Identify every line in the records below that contains the word "Getränkekarton", and reproduce each one.

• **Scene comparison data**
--------

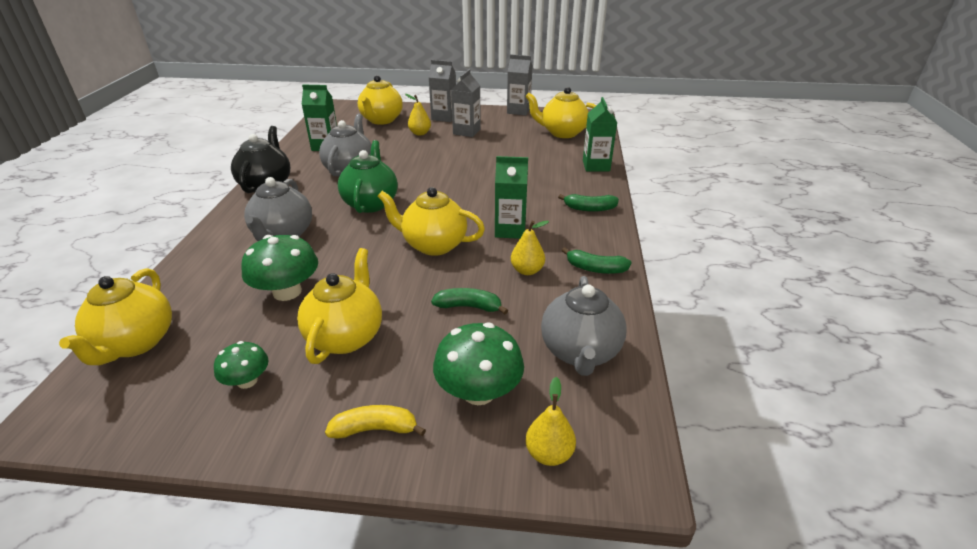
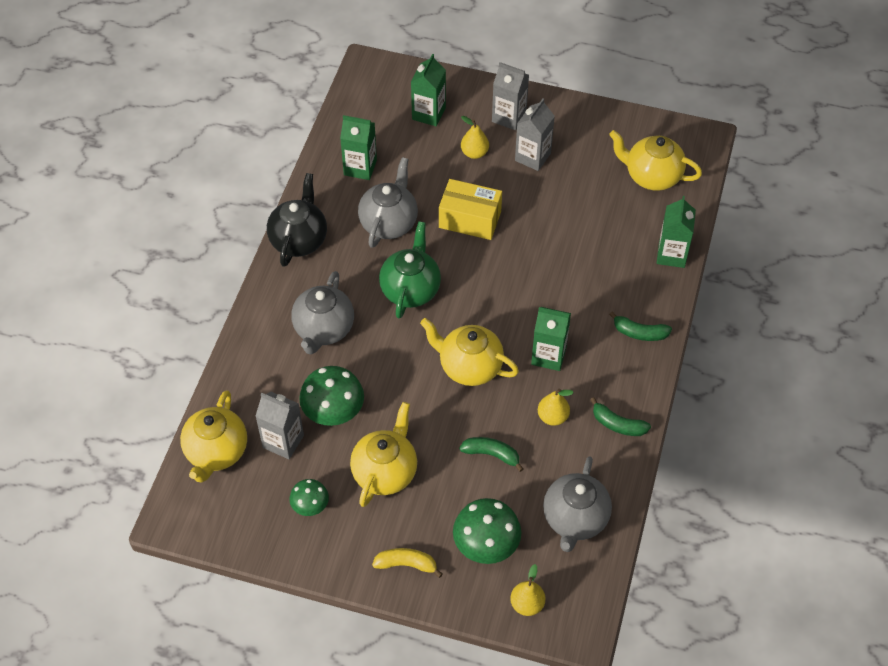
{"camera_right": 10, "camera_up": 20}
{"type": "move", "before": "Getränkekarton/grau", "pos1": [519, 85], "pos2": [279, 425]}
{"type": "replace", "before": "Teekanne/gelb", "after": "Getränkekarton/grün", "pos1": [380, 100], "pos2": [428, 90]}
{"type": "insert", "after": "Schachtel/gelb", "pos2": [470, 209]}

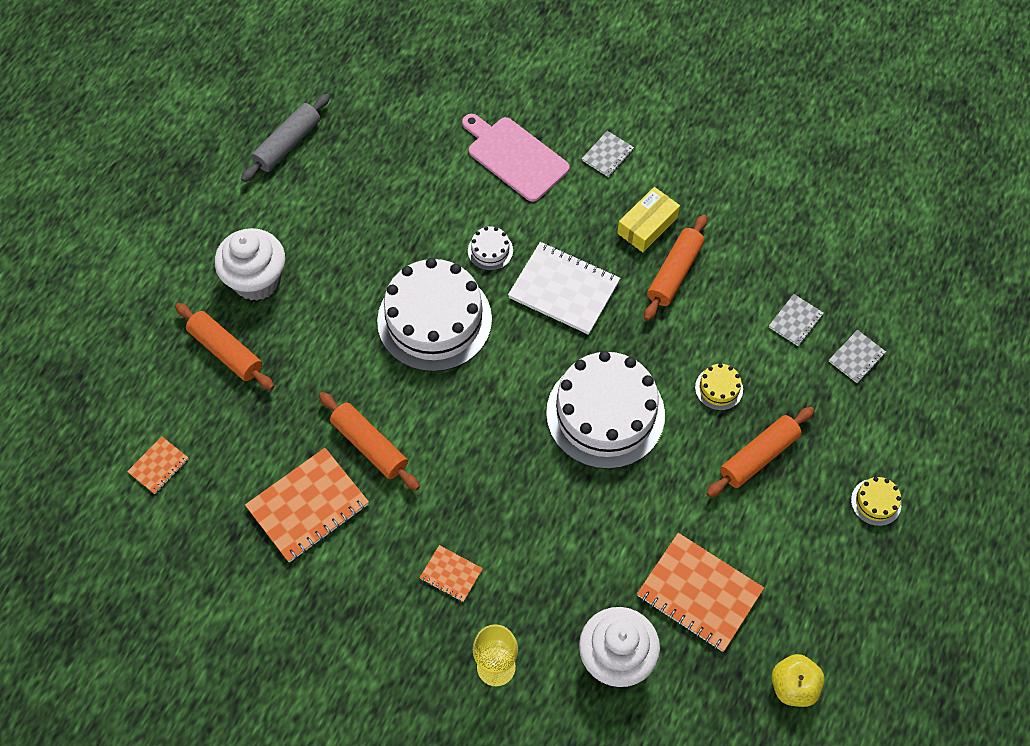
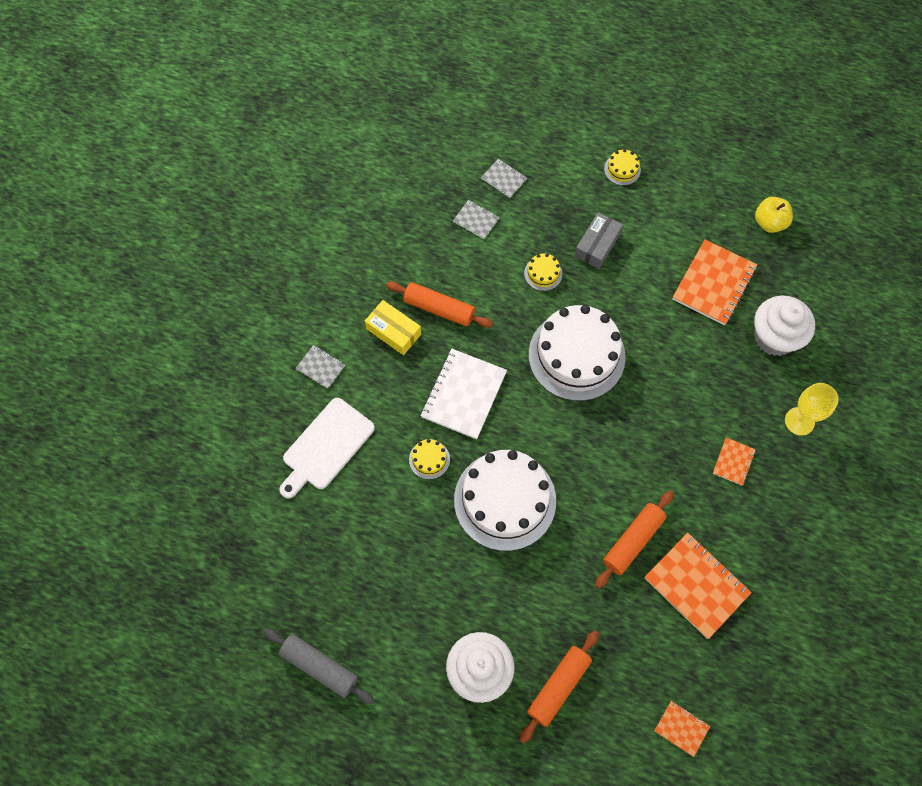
{"camera_right": -95, "camera_up": 5}
{"type": "recolor", "before": "Schneidebrett/rosa", "after": "Schneidebrett/weiß", "pos1": [516, 158], "pos2": [327, 448]}
{"type": "recolor", "before": "Kuchen/weiß", "after": "Kuchen/gelb", "pos1": [490, 249], "pos2": [429, 459]}
{"type": "replace", "before": "Nudelholz/orange", "after": "Schachtel/grau", "pos1": [760, 452], "pos2": [598, 240]}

--------

• **Result for this task**
{"type": "move", "before": "Getränkekarton/grau", "pos1": [519, 85], "pos2": [279, 425]}
{"type": "replace", "before": "Teekanne/gelb", "after": "Getränkekarton/grün", "pos1": [380, 100], "pos2": [428, 90]}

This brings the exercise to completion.